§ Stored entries
--------------------

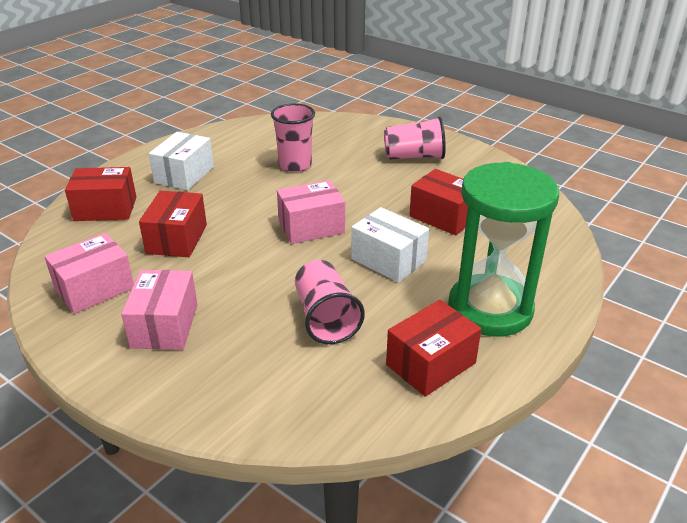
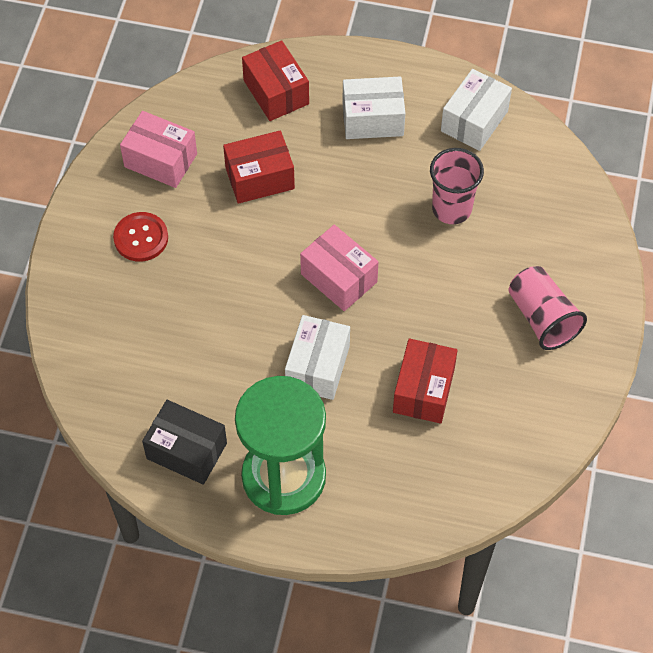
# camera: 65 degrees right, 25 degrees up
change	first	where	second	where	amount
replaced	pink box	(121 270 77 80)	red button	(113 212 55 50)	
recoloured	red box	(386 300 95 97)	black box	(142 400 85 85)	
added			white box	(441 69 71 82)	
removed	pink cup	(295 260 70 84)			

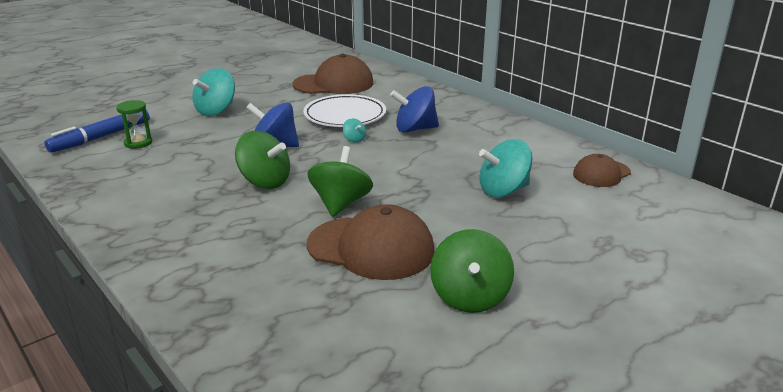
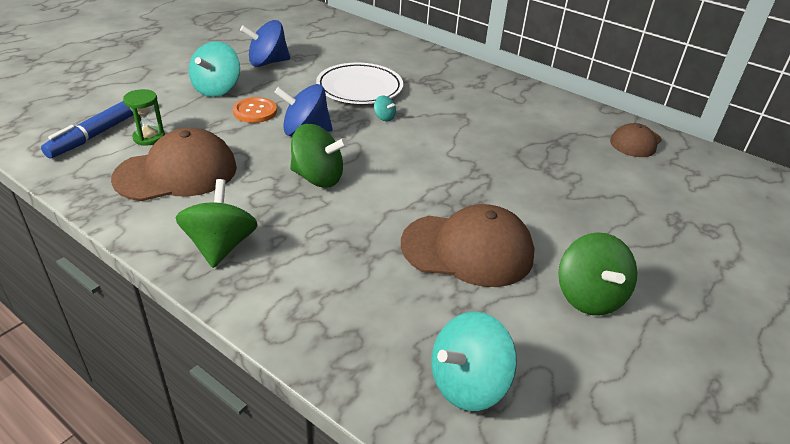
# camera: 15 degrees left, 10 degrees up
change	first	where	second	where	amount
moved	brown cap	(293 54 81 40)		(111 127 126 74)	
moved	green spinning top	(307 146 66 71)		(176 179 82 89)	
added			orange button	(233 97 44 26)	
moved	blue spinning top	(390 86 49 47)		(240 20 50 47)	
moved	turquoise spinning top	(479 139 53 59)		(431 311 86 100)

--------------------

§ What this task involves
Lines in the data that include the word "camera" should all be copied.

§ Output for this exercise
# camera: 65 degrees right, 25 degrees up
# camera: 15 degrees left, 10 degrees up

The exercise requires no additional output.